§ **Source material**
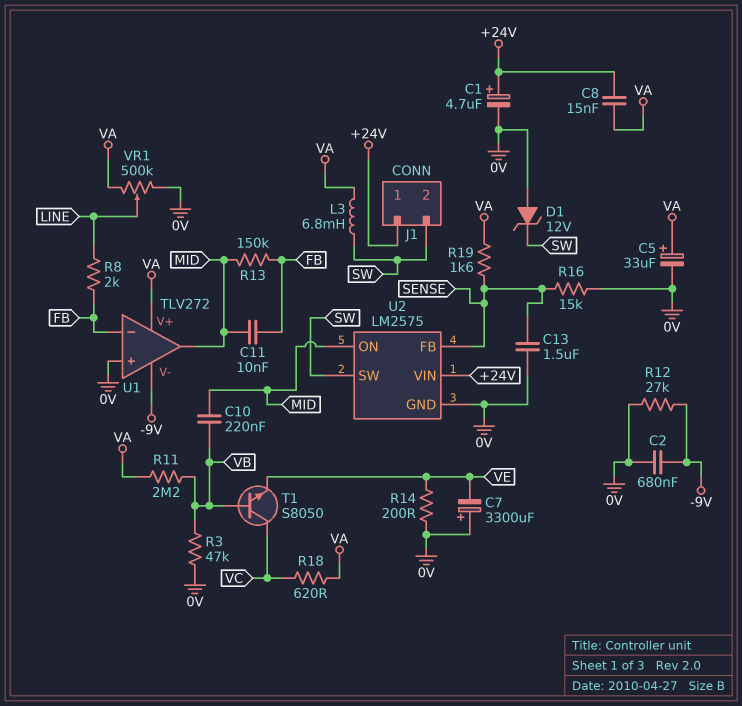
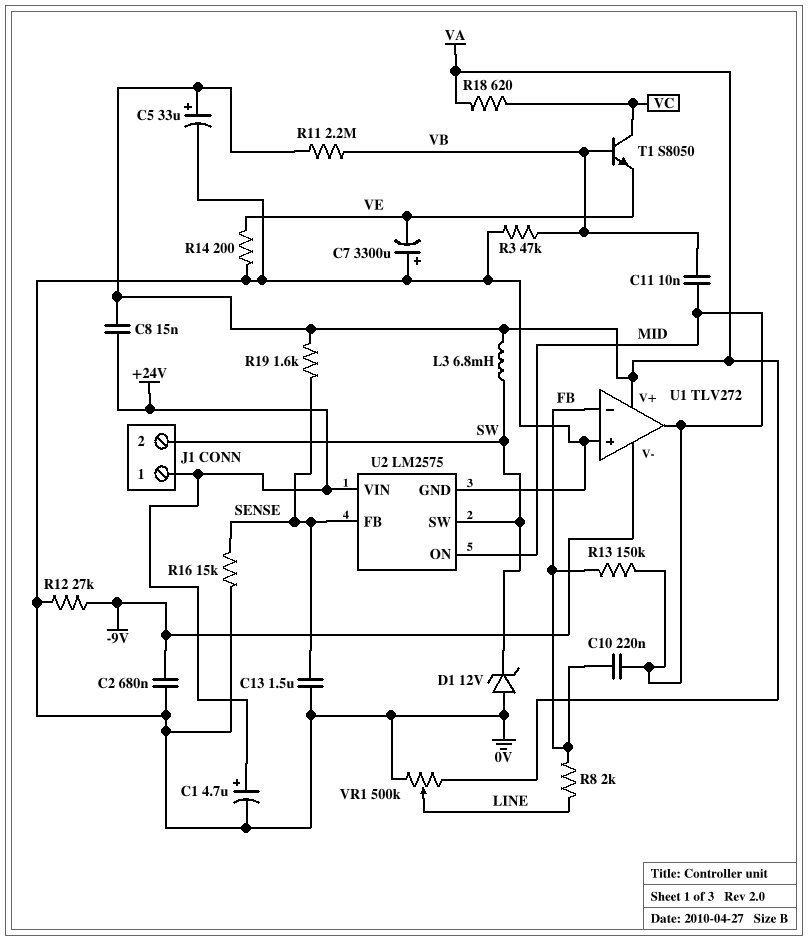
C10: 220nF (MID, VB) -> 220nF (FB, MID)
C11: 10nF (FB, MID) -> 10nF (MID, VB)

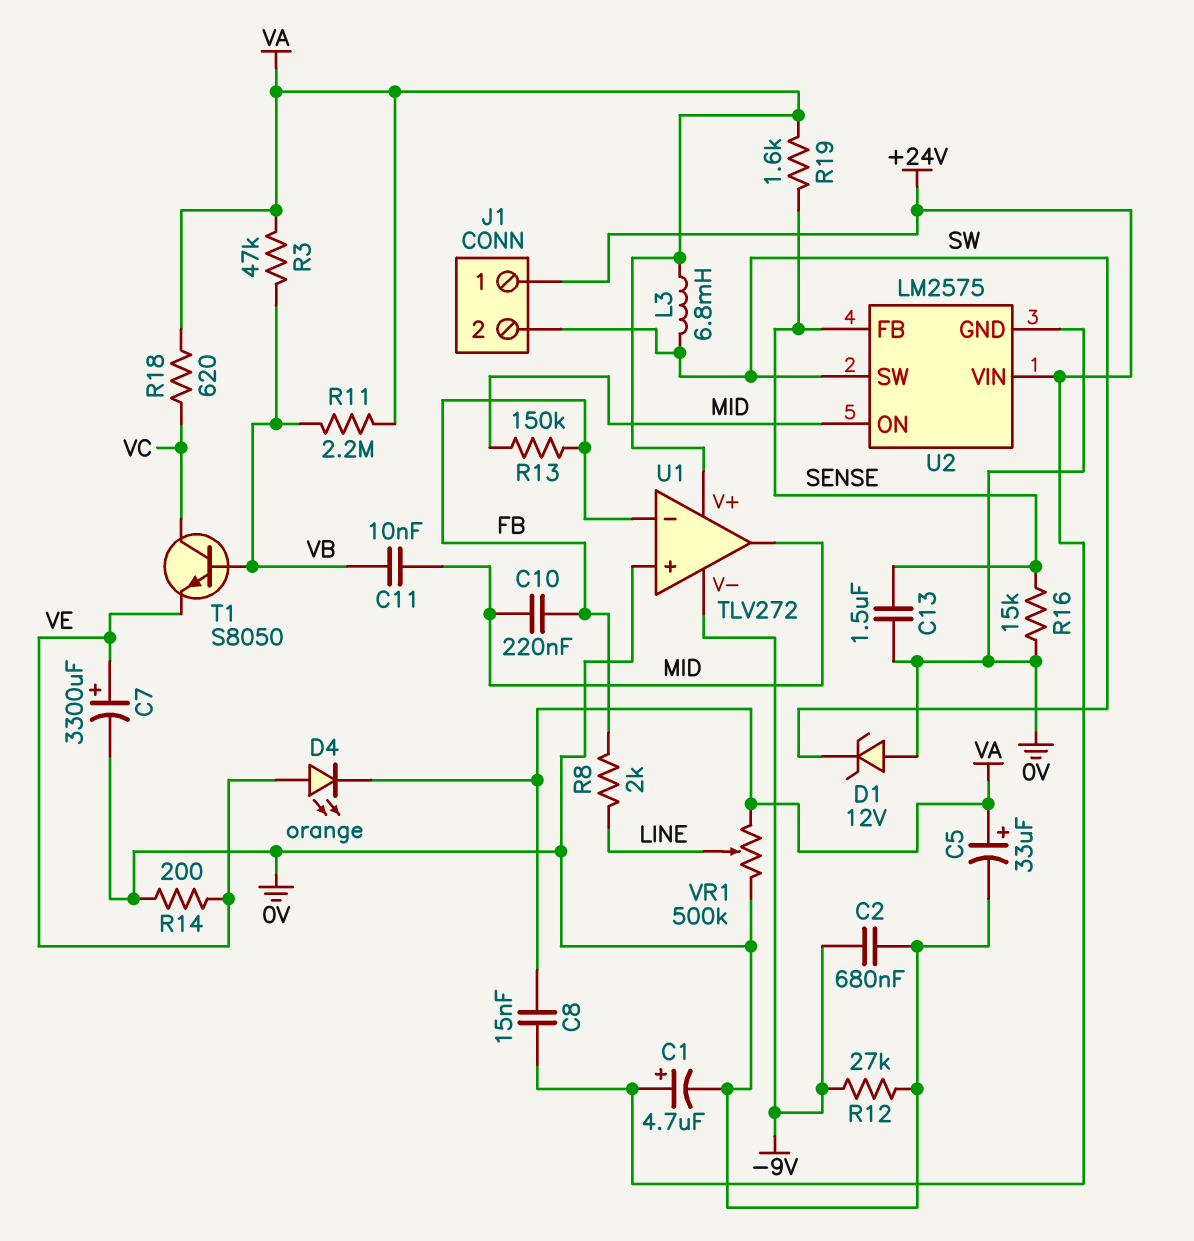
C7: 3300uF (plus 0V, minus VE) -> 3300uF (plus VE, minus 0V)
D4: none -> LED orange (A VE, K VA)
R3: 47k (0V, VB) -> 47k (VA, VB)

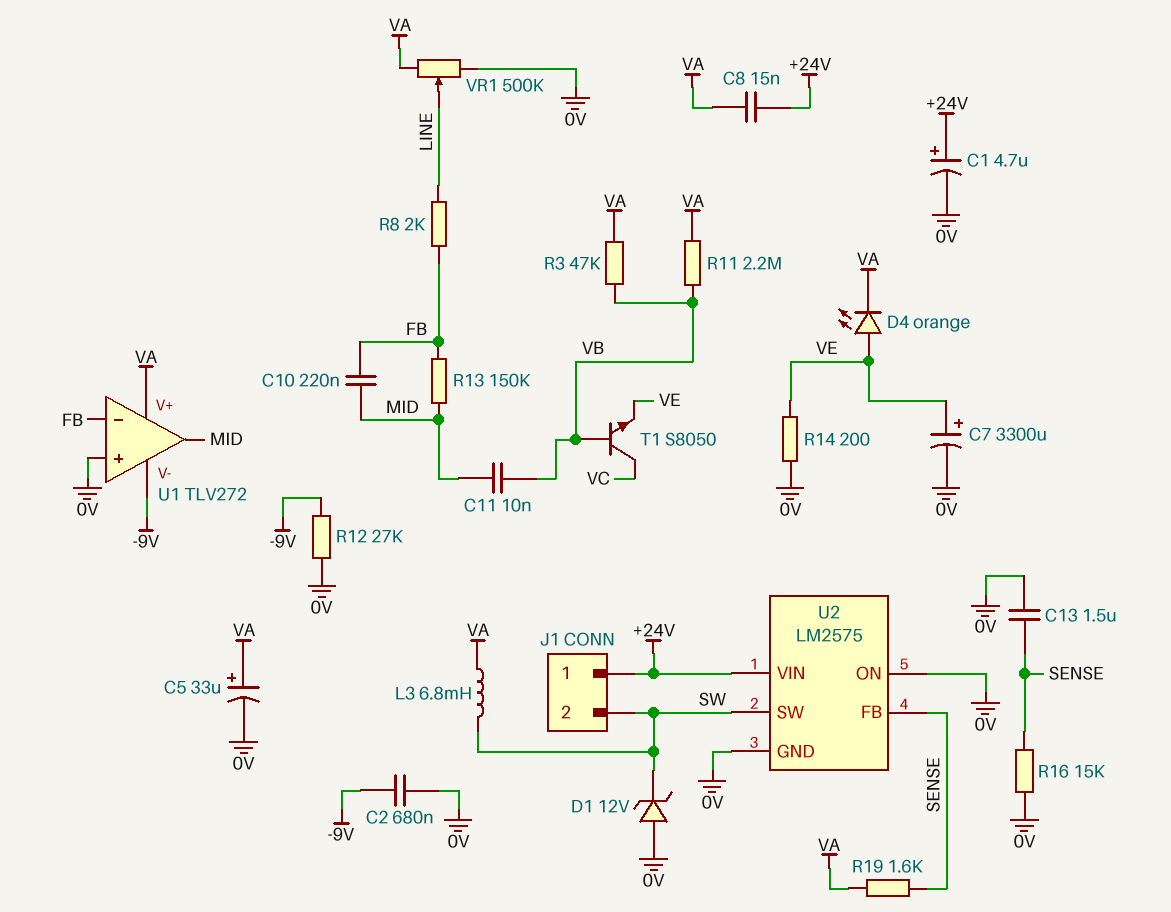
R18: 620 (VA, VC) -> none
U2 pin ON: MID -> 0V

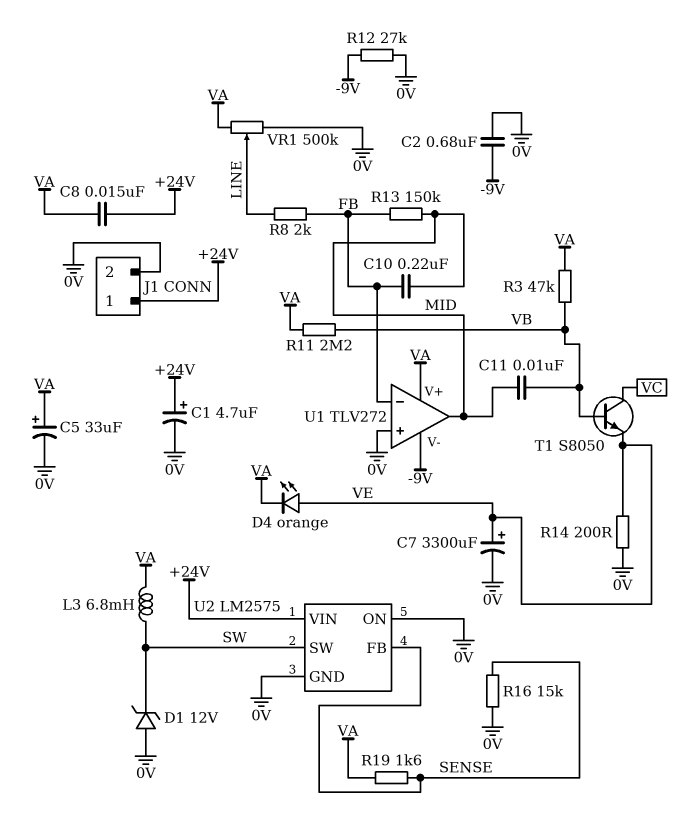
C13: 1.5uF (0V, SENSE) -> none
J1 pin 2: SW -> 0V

§ **Directions for this task**
Type the listing out again word for word, passing over each picture.

§ **Answer below**
C10: 220nF (MID, VB) -> 220nF (FB, MID)
C11: 10nF (FB, MID) -> 10nF (MID, VB)

C7: 3300uF (plus 0V, minus VE) -> 3300uF (plus VE, minus 0V)
D4: none -> LED orange (A VE, K VA)
R3: 47k (0V, VB) -> 47k (VA, VB)

R18: 620 (VA, VC) -> none
U2 pin ON: MID -> 0V

C13: 1.5uF (0V, SENSE) -> none
J1 pin 2: SW -> 0V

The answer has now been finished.